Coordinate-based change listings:
Segment Open

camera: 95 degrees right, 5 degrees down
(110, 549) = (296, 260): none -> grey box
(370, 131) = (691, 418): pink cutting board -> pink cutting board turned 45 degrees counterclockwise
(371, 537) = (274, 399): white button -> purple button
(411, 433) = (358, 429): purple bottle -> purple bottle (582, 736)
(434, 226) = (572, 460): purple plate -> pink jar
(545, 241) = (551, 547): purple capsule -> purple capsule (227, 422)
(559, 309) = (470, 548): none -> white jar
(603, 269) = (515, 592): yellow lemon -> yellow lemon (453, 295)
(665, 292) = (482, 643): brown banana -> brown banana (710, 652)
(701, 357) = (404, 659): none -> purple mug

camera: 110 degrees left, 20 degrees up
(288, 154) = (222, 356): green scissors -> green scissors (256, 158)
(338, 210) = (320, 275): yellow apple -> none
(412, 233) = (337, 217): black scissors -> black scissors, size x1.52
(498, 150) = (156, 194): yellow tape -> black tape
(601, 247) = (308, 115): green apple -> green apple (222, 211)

Segment Closed
Segment Open

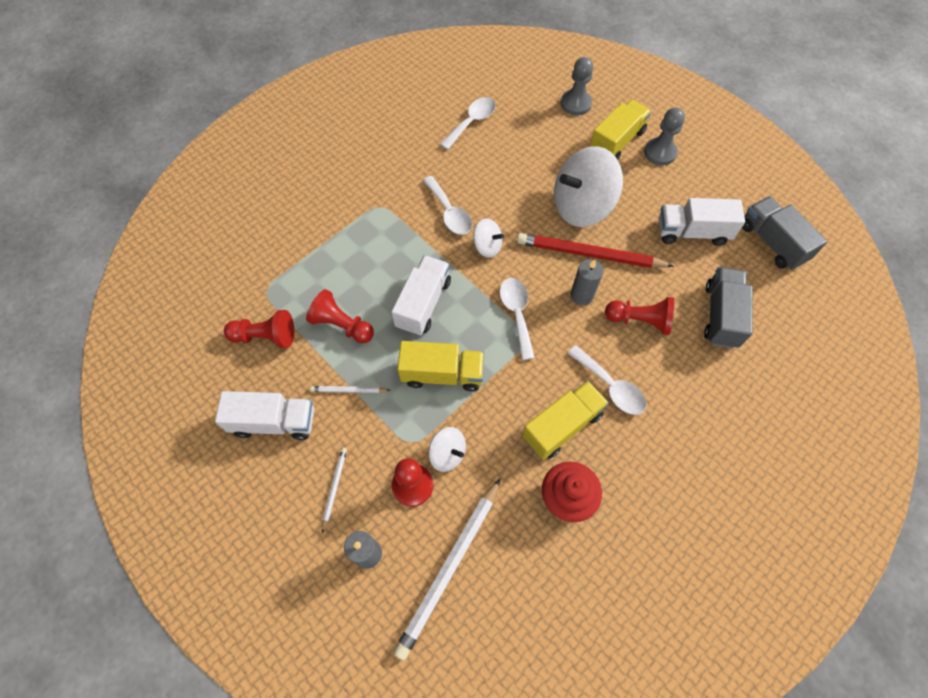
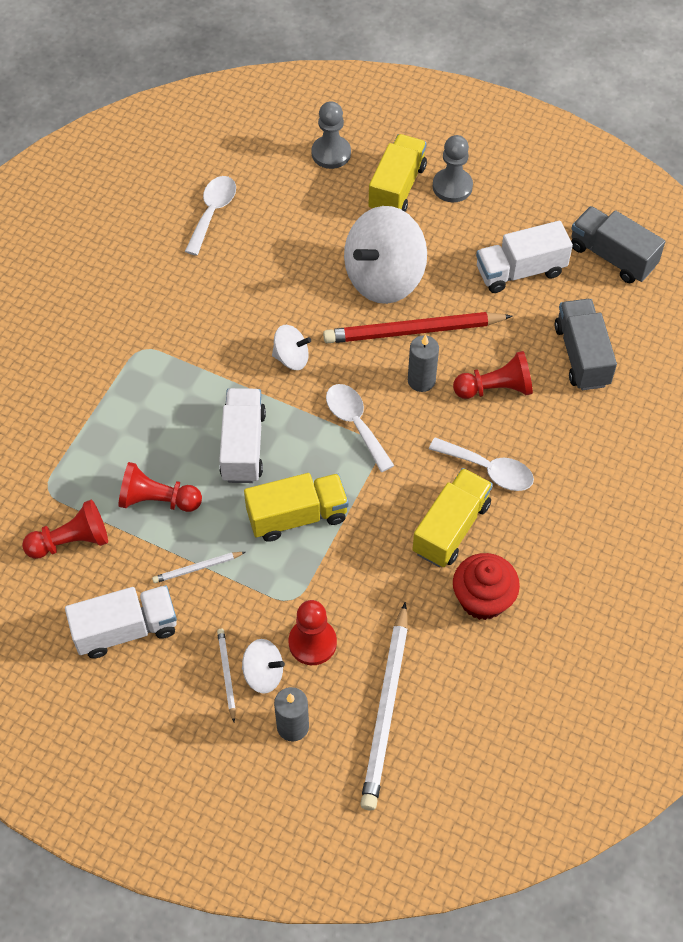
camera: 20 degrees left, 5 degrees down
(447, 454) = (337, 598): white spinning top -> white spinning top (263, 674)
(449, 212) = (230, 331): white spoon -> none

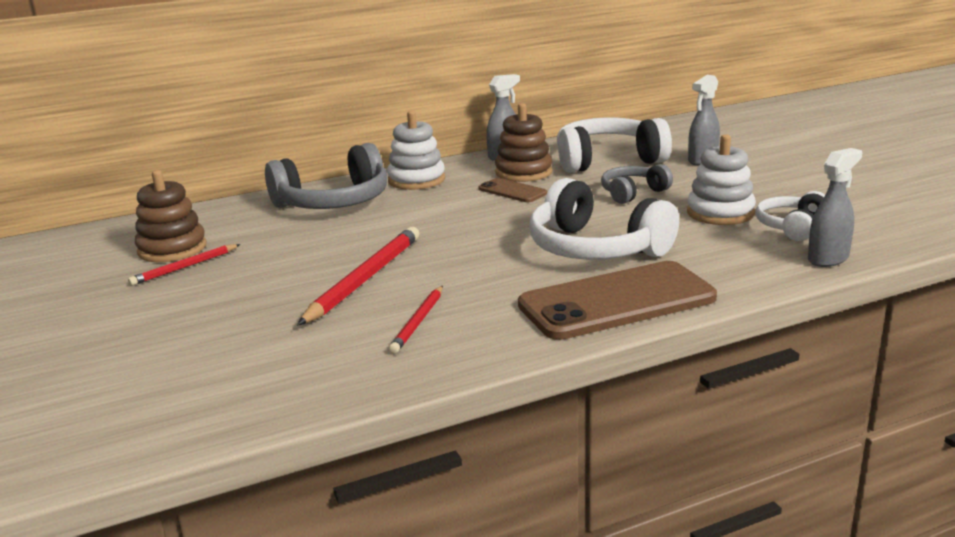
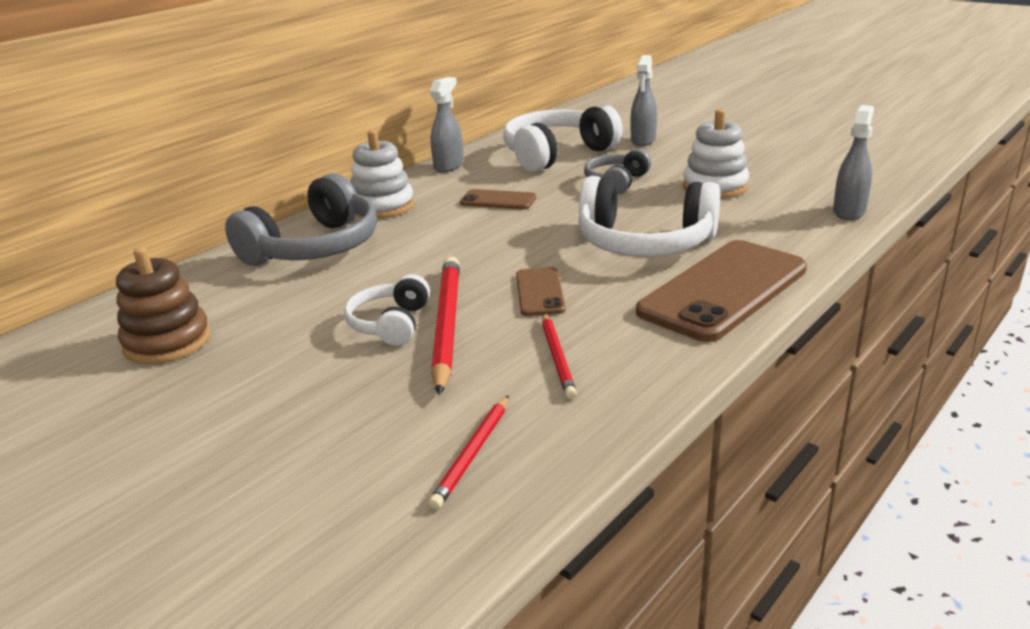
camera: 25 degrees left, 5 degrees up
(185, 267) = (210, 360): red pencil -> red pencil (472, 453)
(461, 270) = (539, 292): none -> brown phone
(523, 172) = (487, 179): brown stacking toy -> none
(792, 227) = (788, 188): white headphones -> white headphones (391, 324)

Segment Closed
Segment Open

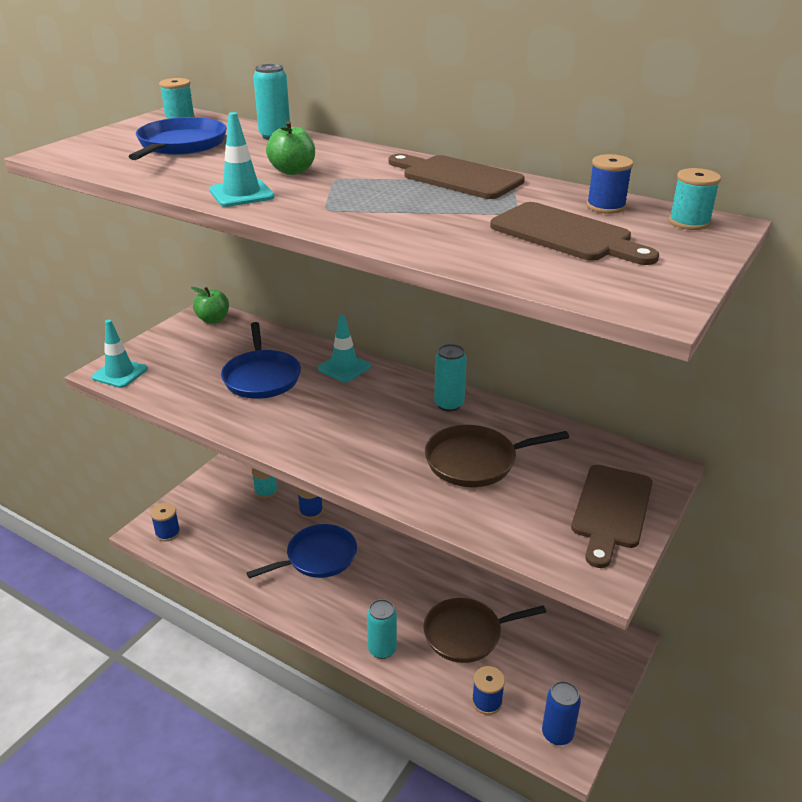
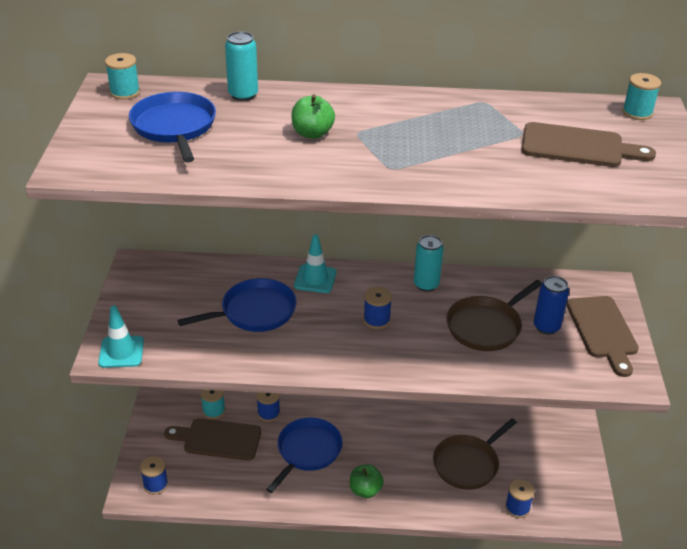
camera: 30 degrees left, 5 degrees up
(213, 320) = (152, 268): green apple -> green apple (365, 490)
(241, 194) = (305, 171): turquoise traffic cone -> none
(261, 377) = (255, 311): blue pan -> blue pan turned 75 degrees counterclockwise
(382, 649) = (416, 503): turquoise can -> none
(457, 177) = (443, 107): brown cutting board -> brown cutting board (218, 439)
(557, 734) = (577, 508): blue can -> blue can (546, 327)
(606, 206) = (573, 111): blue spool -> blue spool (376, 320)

Segment Closed

WORK REQUEST:
Begin at the line that has "(412, 233) = (337, 217): black" in the entries above; stop after the line that has "(601, 247) = (308, 115): green". Transcribe exactly those lines and no others.

ANSWER SECTION:
(412, 233) = (337, 217): black scissors -> black scissors, size x1.52
(498, 150) = (156, 194): yellow tape -> black tape
(601, 247) = (308, 115): green apple -> green apple (222, 211)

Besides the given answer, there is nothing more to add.